SET TASK —
From the records below, extract without alteration every line, beginning with the line that contains "Harare: 22:10 -> 22:11" and continuing through the line that contains "Beijing: 10:14 -> 2:35", both lines included.

DATA PROVIDED —

↓↓↓

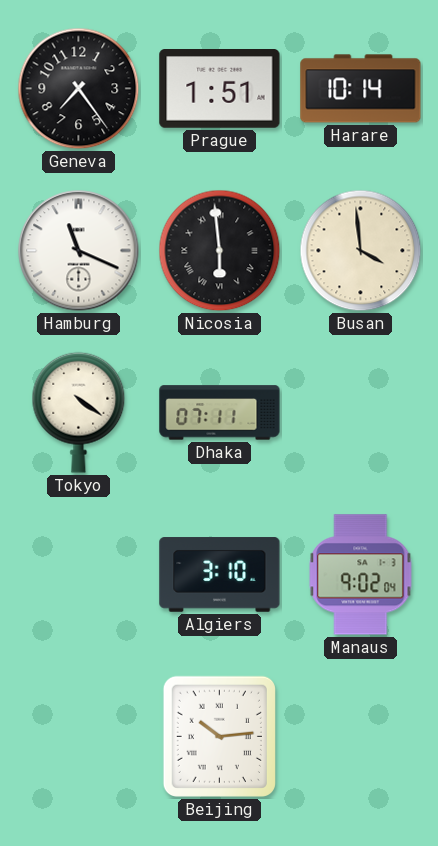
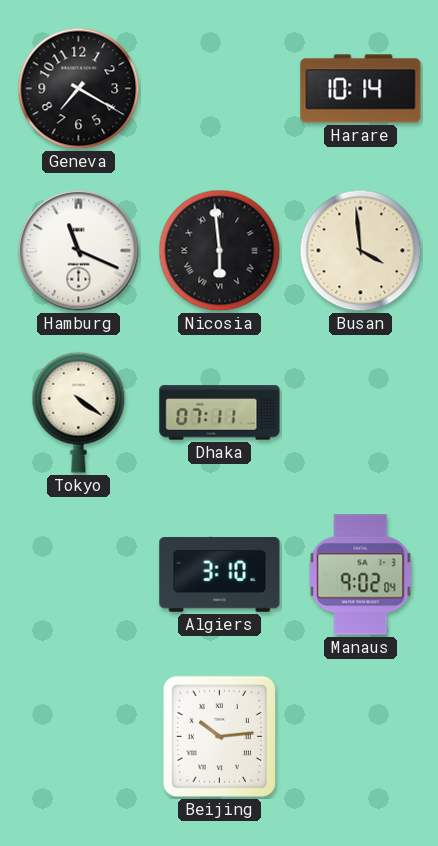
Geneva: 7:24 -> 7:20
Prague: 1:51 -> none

↑↑↑
↓↓↓

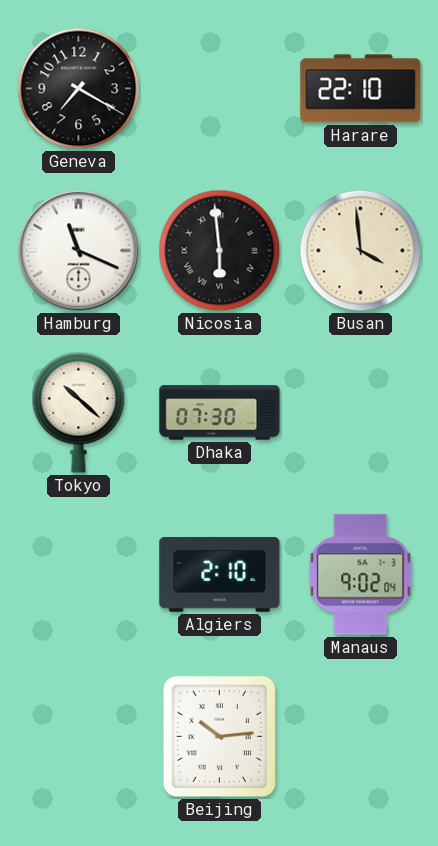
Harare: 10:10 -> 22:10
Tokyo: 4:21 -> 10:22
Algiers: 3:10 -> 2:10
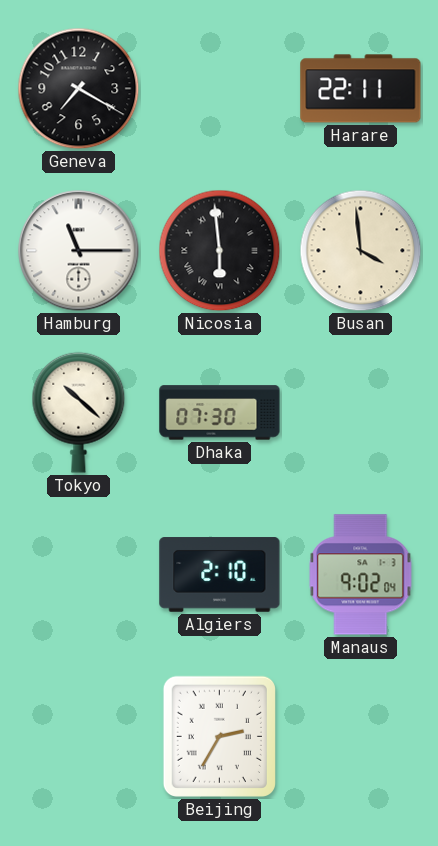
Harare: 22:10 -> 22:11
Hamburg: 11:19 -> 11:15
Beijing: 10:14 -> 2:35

↑↑↑

RESULT OF THIS TASK —
Harare: 22:10 -> 22:11
Hamburg: 11:19 -> 11:15
Beijing: 10:14 -> 2:35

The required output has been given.